===== Input records

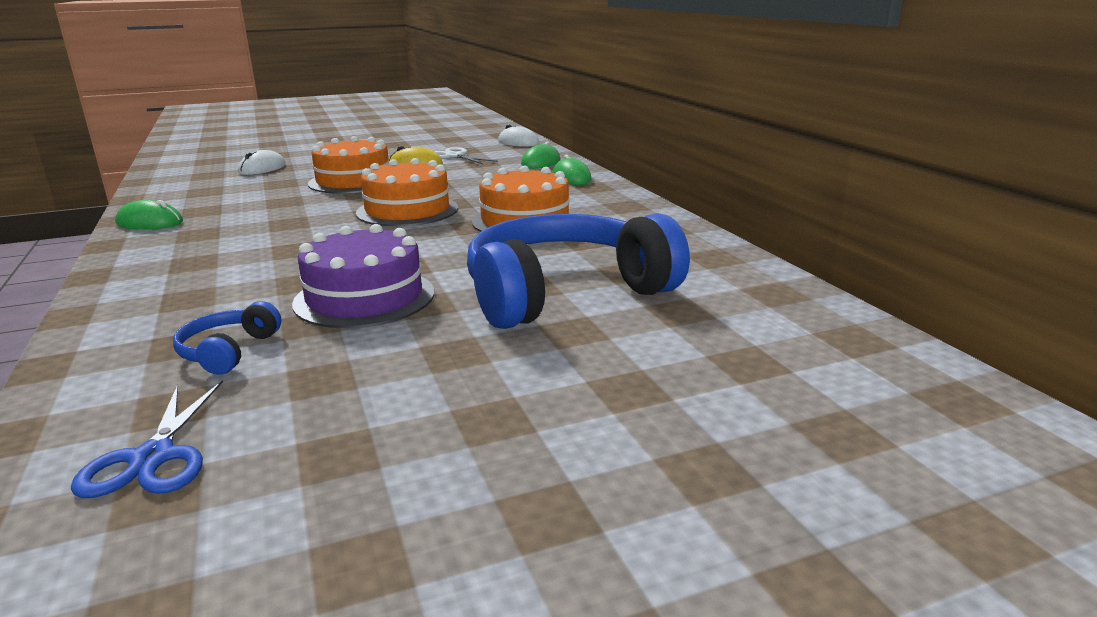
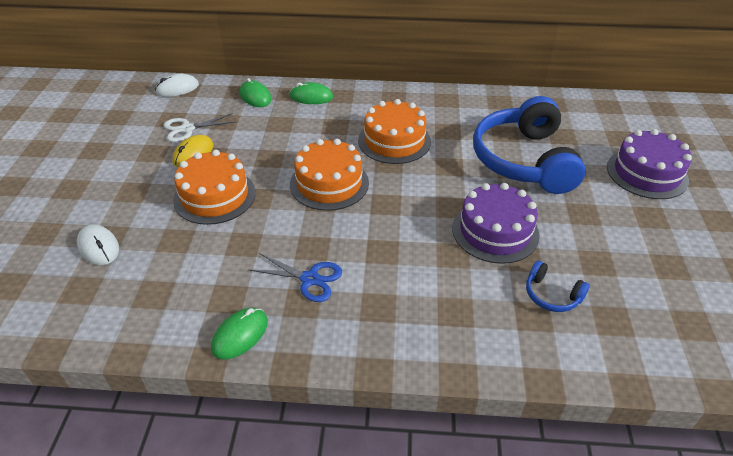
camera: 65 degrees left, 20 degrees up
(152, 458) = (663, 327): blue scissors -> blue scissors (310, 279)
(648, 402) = (647, 173): none -> purple cake

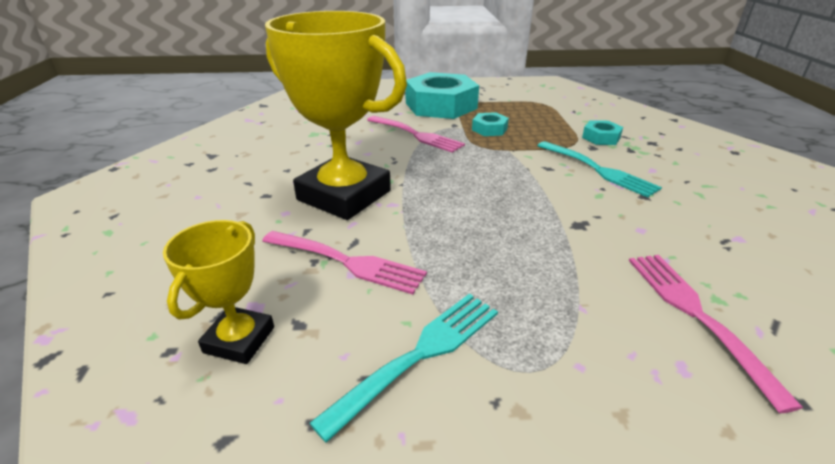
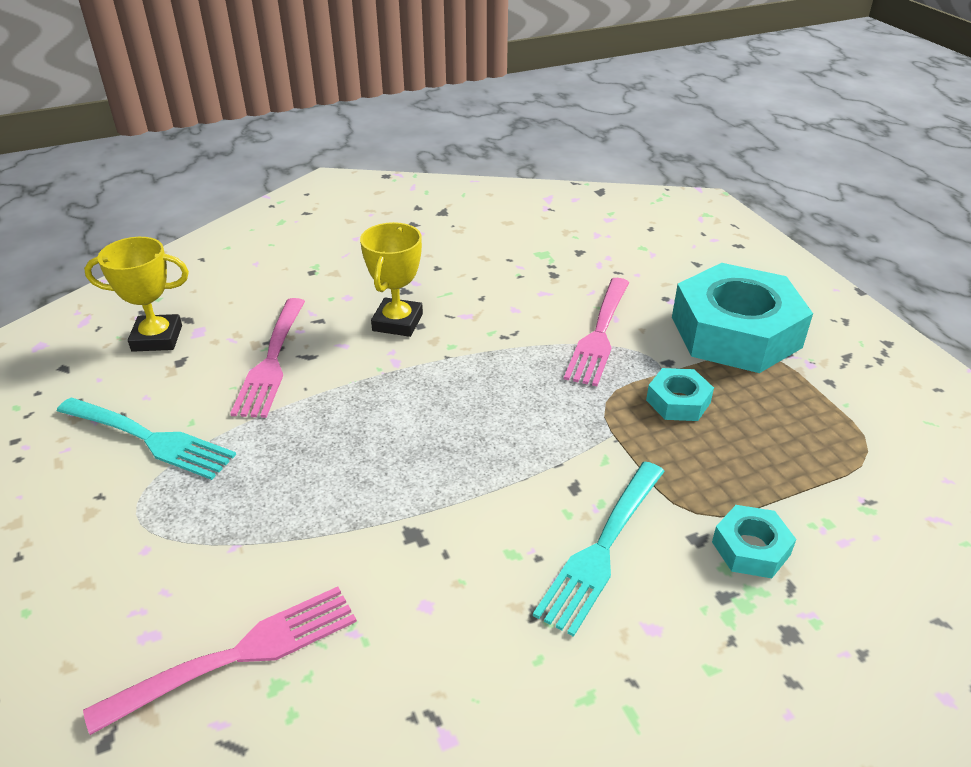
camera: 70 degrees right, 5 degrees up
(344, 195) = (397, 322): yellow trophy -> yellow trophy, size x0.50

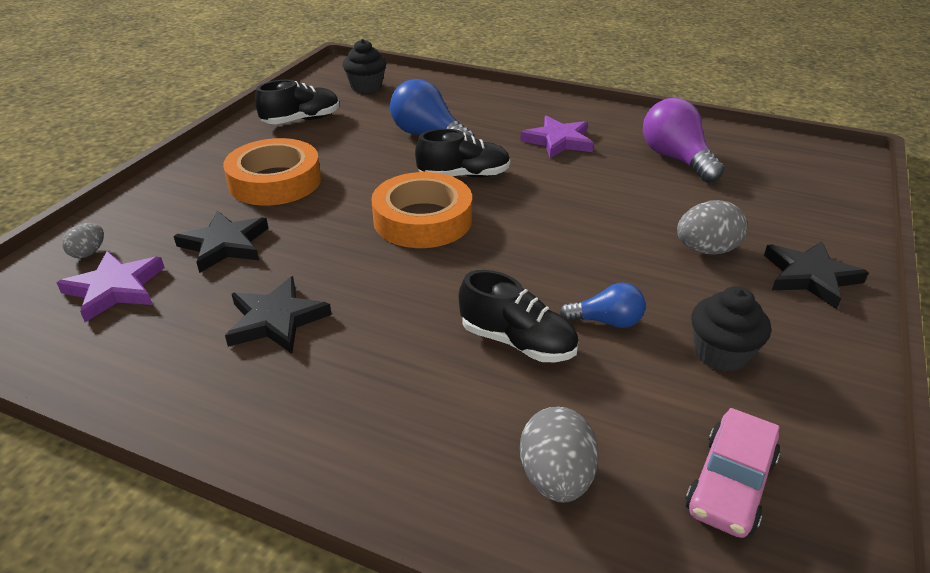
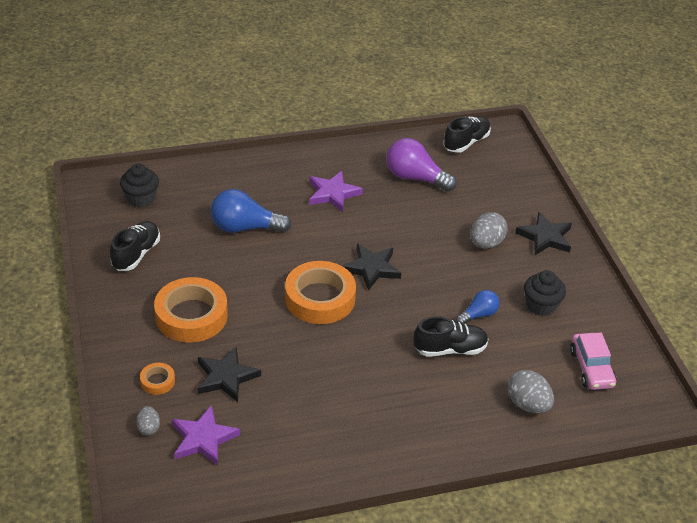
camera: 40 degrees left, 5 degrees up
(161, 218) = (157, 381): none -> orange tape
(276, 320) = (320, 404): black star -> black star (372, 268)
(464, 176) = (306, 252): black shoe -> black shoe (466, 142)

==========

▶ [Your objective]: Wherever the word "camera" appears in the entries above, copy that whole line.

▶ [Reply]:
camera: 65 degrees left, 20 degrees up
camera: 70 degrees right, 5 degrees up
camera: 40 degrees left, 5 degrees up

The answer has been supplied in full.